**Exercise**: Transcribe the entries below word for word, beginning at the line with "none -> blue brick B3:B6 level 1" and stopping after the line with "red tile K1:K4 level 1 -> none"; drop all pictures.

Scene edit records:
⁂
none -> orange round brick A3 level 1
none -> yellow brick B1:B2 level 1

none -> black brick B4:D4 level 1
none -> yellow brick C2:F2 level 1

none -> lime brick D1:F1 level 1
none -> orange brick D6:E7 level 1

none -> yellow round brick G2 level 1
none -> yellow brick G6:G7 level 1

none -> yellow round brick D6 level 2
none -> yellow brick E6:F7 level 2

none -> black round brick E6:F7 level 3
⁂
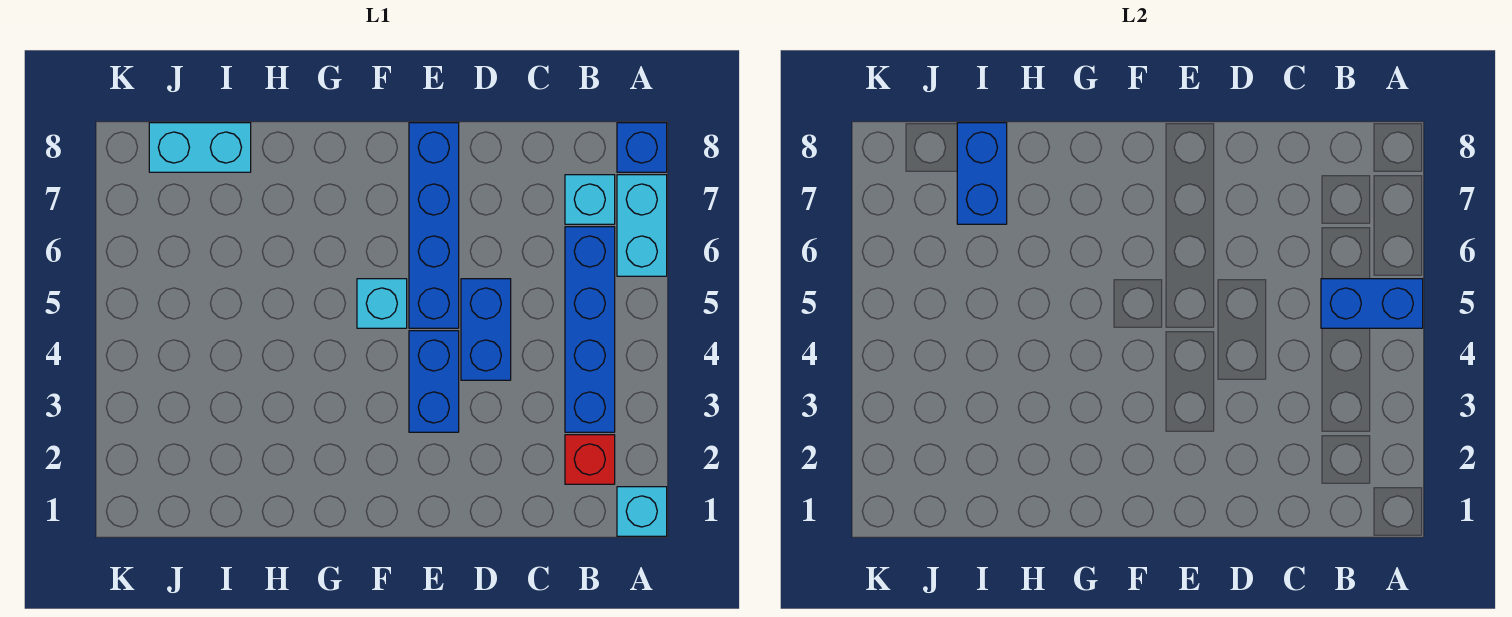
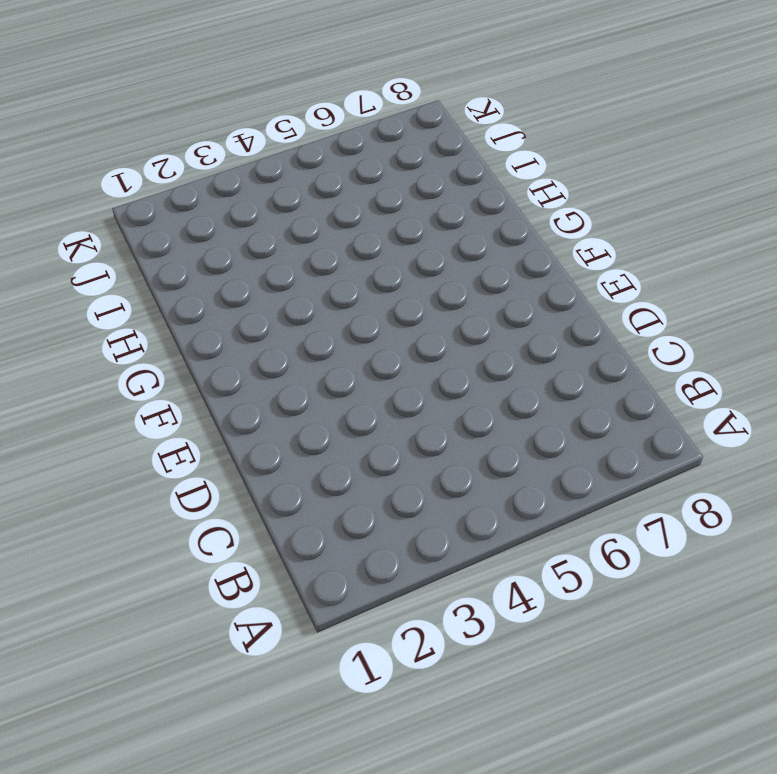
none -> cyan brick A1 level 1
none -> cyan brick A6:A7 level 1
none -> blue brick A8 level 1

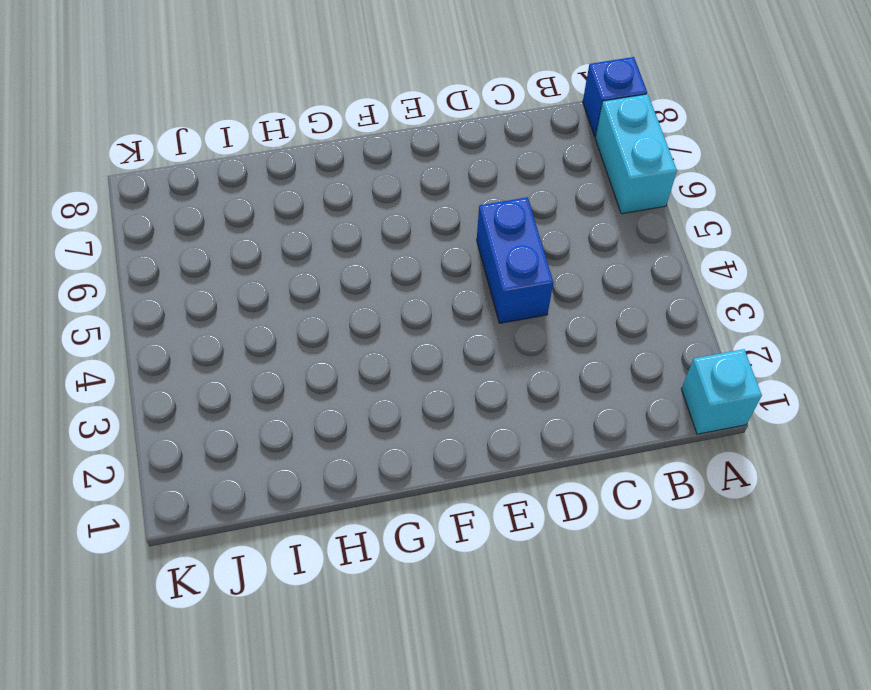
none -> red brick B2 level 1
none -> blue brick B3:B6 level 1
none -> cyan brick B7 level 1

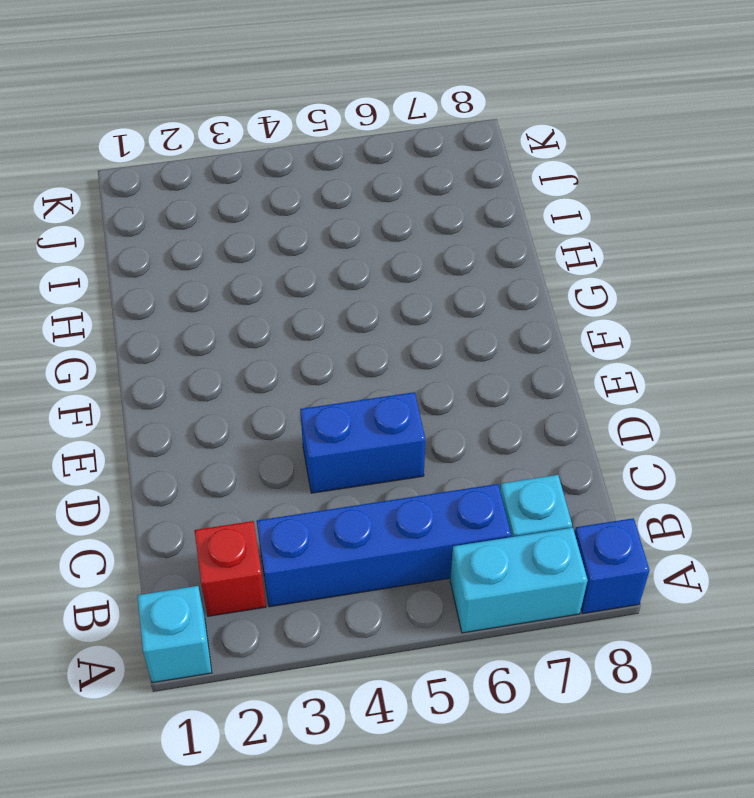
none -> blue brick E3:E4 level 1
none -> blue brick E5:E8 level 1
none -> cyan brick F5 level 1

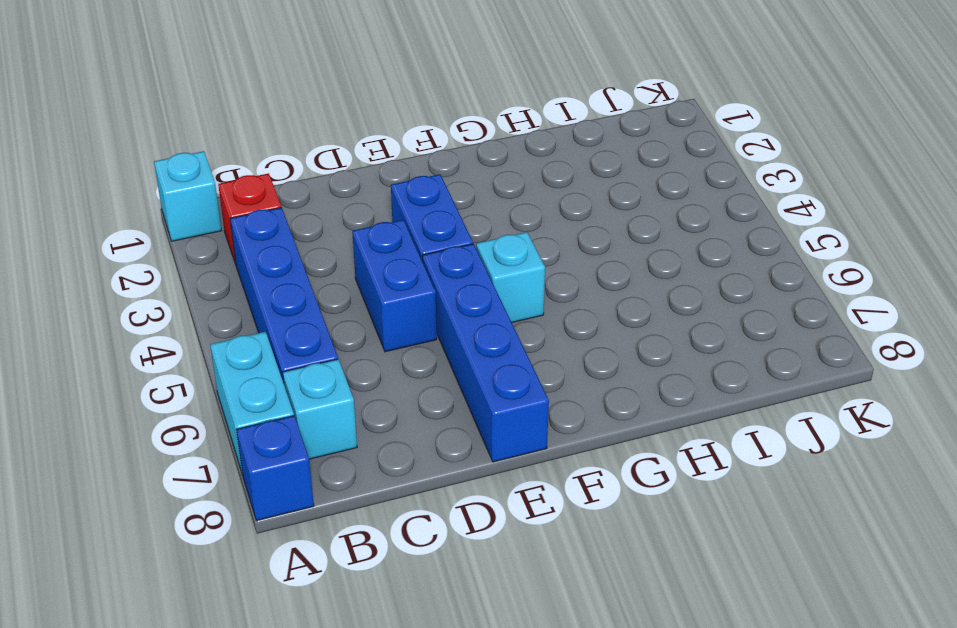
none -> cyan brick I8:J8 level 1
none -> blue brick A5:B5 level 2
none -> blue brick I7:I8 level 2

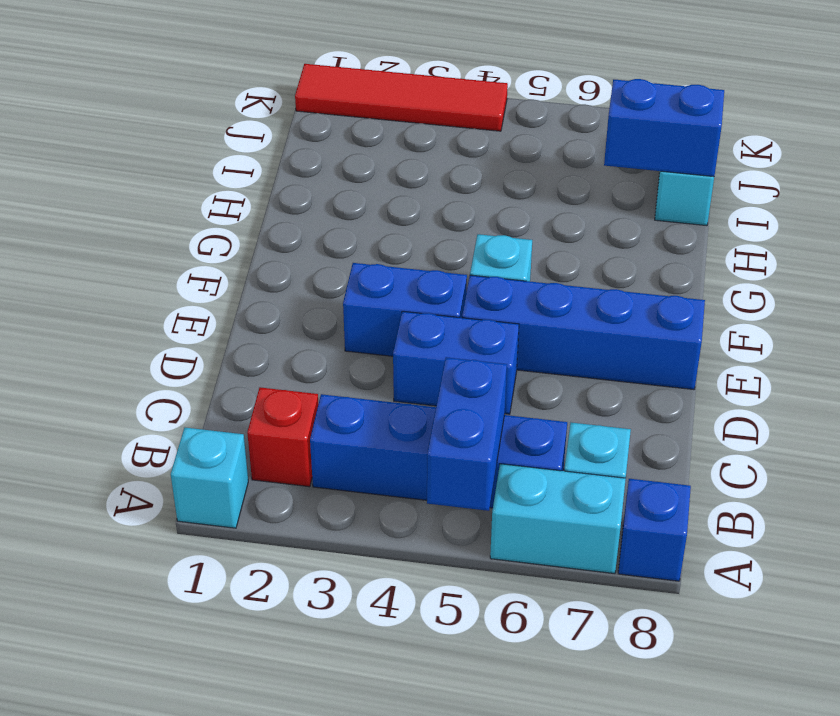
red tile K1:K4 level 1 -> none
⁂
**Response**:
none -> blue brick B3:B6 level 1
none -> cyan brick B7 level 1

none -> blue brick E3:E4 level 1
none -> blue brick E5:E8 level 1
none -> cyan brick F5 level 1

none -> cyan brick I8:J8 level 1
none -> blue brick A5:B5 level 2
none -> blue brick I7:I8 level 2

red tile K1:K4 level 1 -> none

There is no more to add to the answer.